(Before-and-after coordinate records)
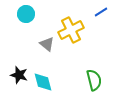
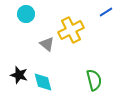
blue line: moved 5 px right
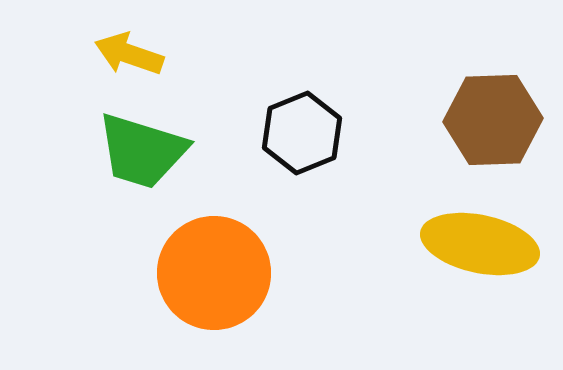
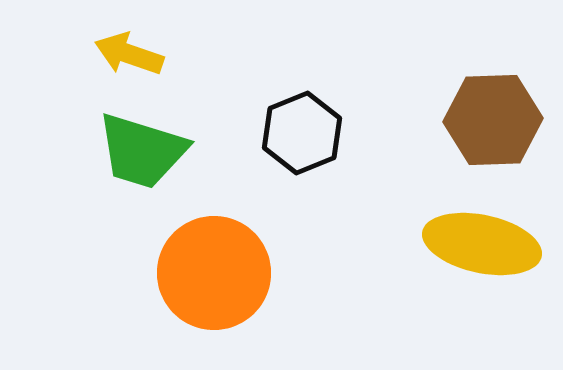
yellow ellipse: moved 2 px right
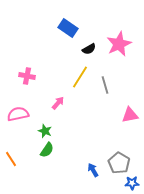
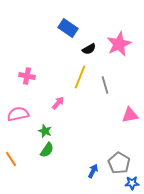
yellow line: rotated 10 degrees counterclockwise
blue arrow: moved 1 px down; rotated 56 degrees clockwise
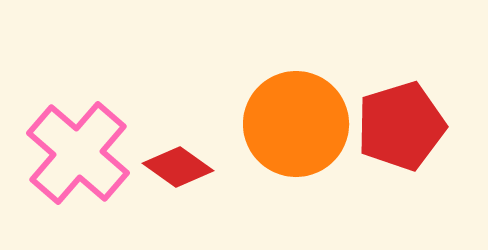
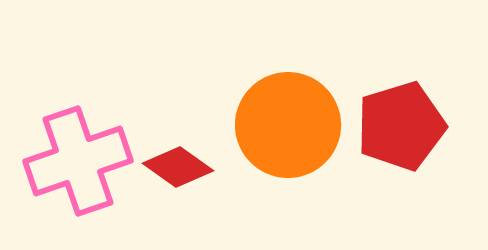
orange circle: moved 8 px left, 1 px down
pink cross: moved 8 px down; rotated 30 degrees clockwise
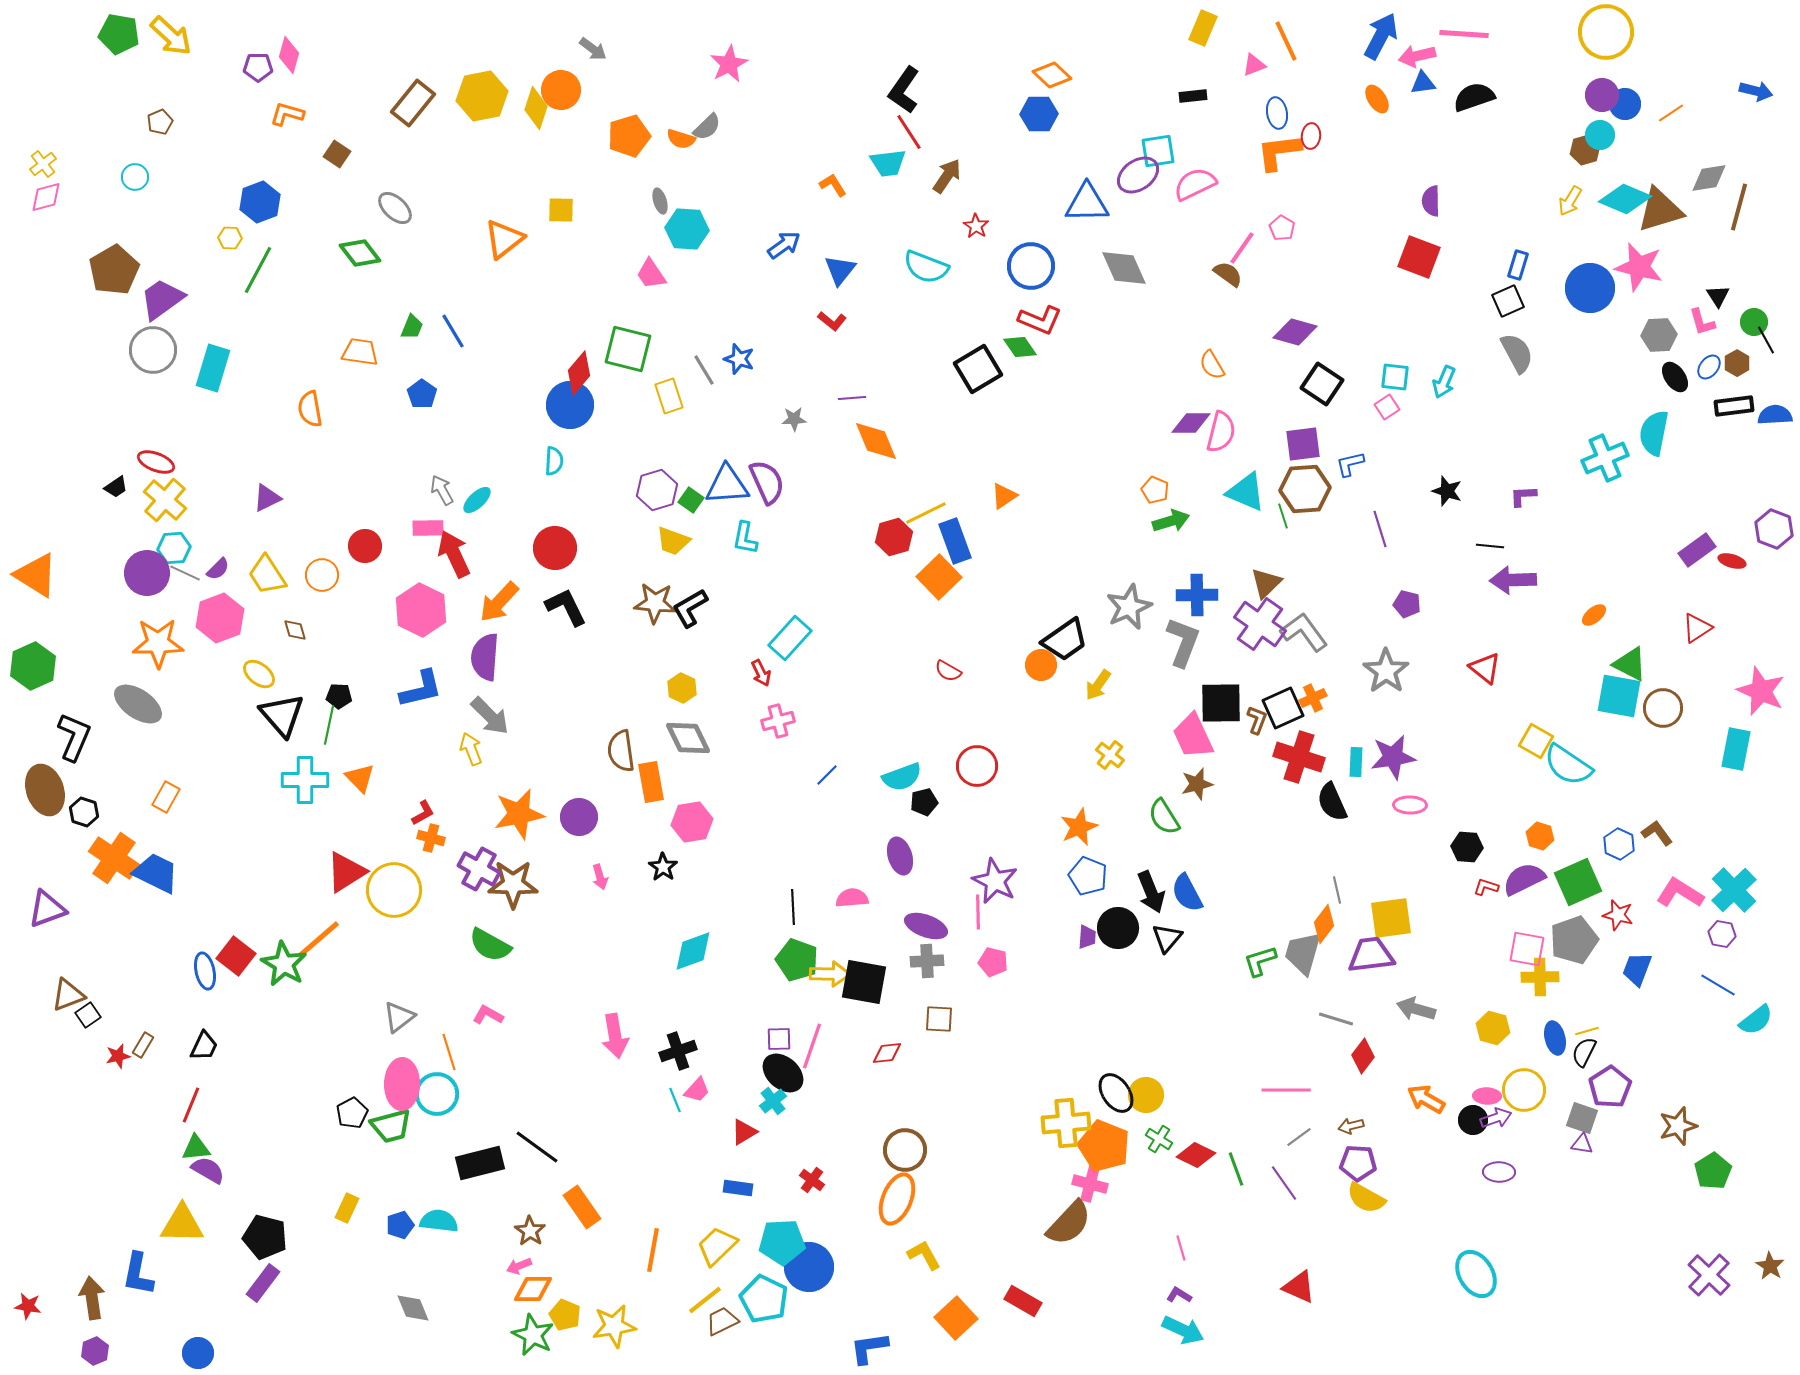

YOUR ASSIGNMENT :: If the data includes images, skip them and copy every line exactly.

RESPONSE BELOW ::
blue line: moved 5 px right
yellow ellipse: moved 2 px right
yellow line: rotated 10 degrees counterclockwise
blue arrow: moved 1 px down; rotated 56 degrees clockwise
orange circle: moved 8 px left, 1 px down
pink cross: moved 8 px down; rotated 30 degrees clockwise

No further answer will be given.